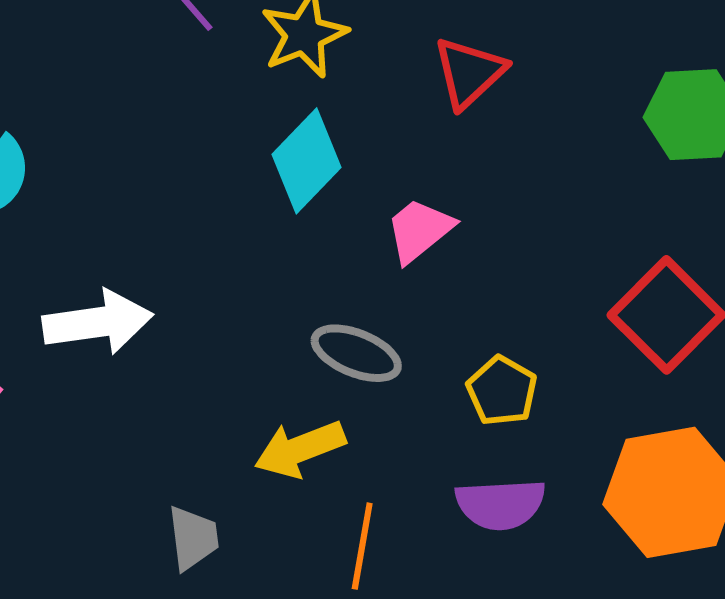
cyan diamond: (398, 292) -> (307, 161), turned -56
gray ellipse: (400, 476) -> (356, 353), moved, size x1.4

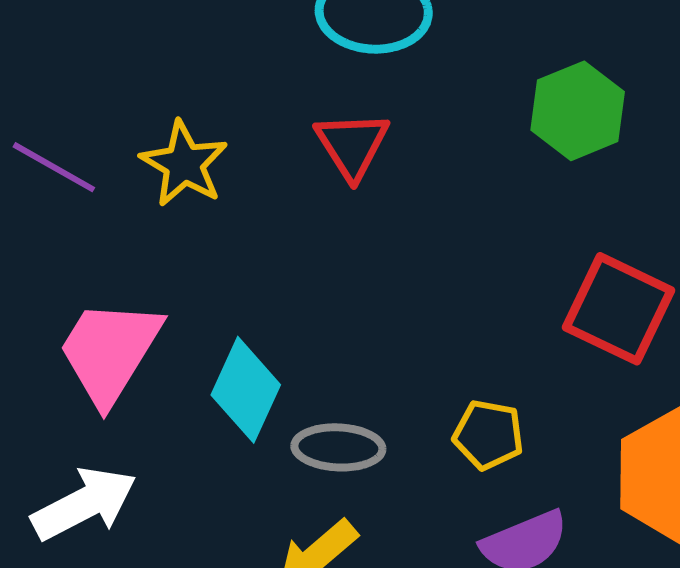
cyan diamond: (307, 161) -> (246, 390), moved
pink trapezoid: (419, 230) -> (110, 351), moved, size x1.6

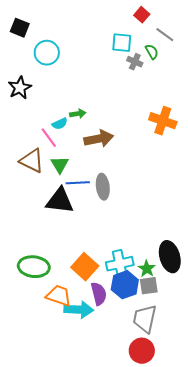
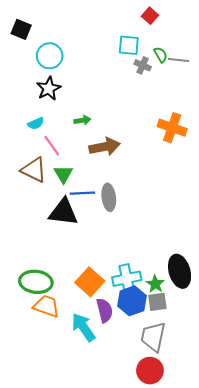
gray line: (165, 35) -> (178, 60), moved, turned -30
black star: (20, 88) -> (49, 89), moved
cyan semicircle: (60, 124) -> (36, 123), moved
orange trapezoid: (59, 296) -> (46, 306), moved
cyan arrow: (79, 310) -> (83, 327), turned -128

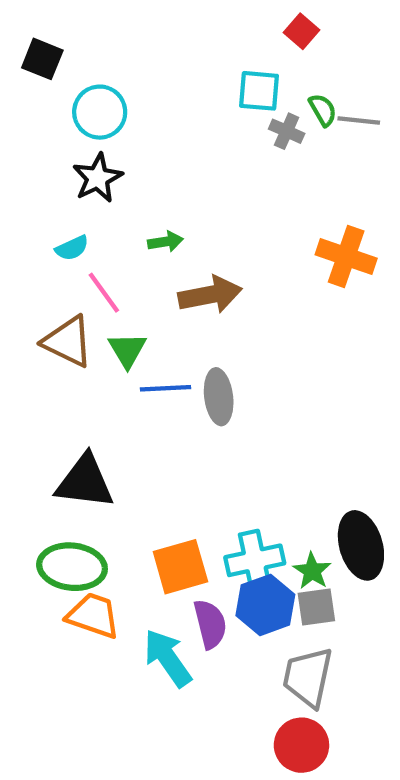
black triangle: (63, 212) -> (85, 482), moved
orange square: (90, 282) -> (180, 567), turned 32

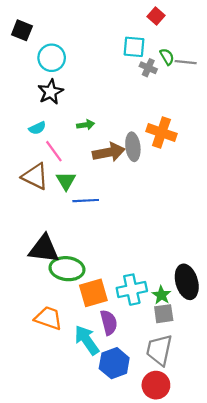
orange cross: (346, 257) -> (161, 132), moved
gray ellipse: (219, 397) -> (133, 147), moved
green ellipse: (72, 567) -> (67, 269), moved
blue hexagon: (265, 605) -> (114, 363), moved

**WORK TO BE COMPLETED:** Working from the listing above, retype it exactly but include no images.

**ANSWER BOX:**
cyan diamond: (398, 292) -> (307, 161), turned -56
gray ellipse: (400, 476) -> (356, 353), moved, size x1.4

cyan diamond: (307, 161) -> (246, 390), moved
pink trapezoid: (419, 230) -> (110, 351), moved, size x1.6

gray line: (165, 35) -> (178, 60), moved, turned -30
black star: (20, 88) -> (49, 89), moved
cyan semicircle: (60, 124) -> (36, 123), moved
orange trapezoid: (59, 296) -> (46, 306), moved
cyan arrow: (79, 310) -> (83, 327), turned -128

black triangle: (63, 212) -> (85, 482), moved
orange square: (90, 282) -> (180, 567), turned 32

orange cross: (346, 257) -> (161, 132), moved
gray ellipse: (219, 397) -> (133, 147), moved
green ellipse: (72, 567) -> (67, 269), moved
blue hexagon: (265, 605) -> (114, 363), moved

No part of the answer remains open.